_YOUR TASK_.
In the data below, which lines hold "Someone"? Copy every one.

_DATA PROVIDED_.
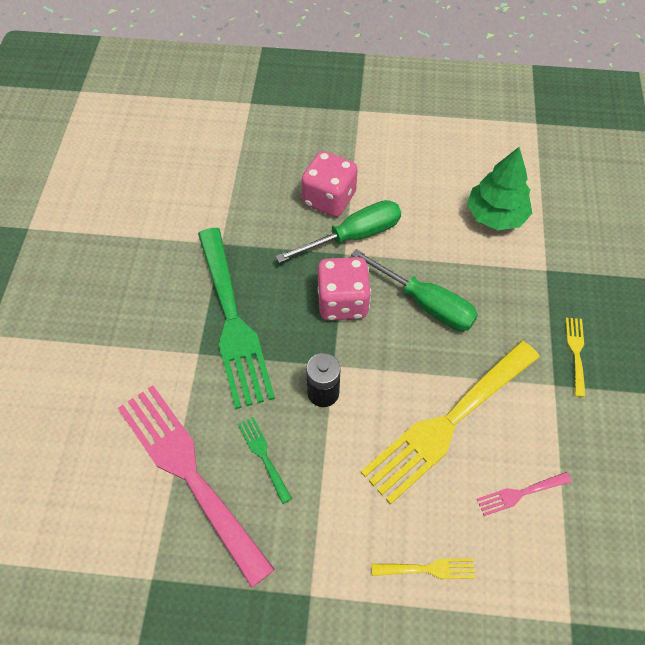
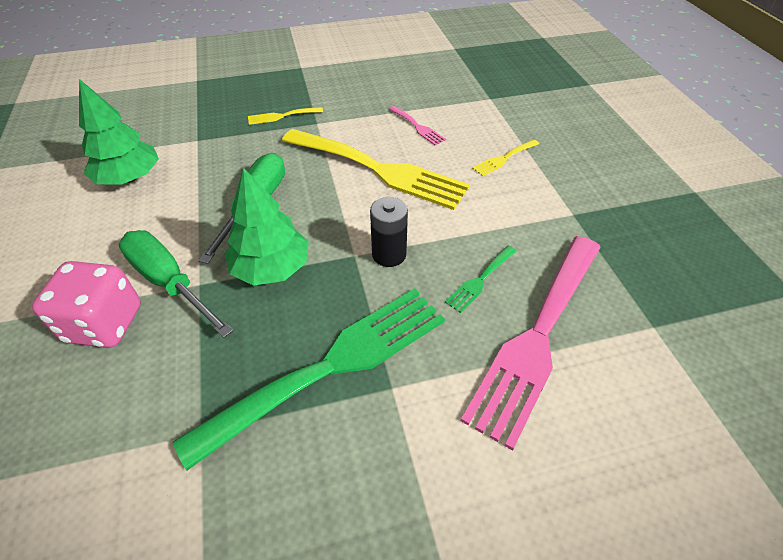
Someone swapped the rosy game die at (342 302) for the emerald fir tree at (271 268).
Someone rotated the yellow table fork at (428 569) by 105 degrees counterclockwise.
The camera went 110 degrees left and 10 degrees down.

_WRITTEN REPLY_.
Someone swapped the rosy game die at (342 302) for the emerald fir tree at (271 268).
Someone rotated the yellow table fork at (428 569) by 105 degrees counterclockwise.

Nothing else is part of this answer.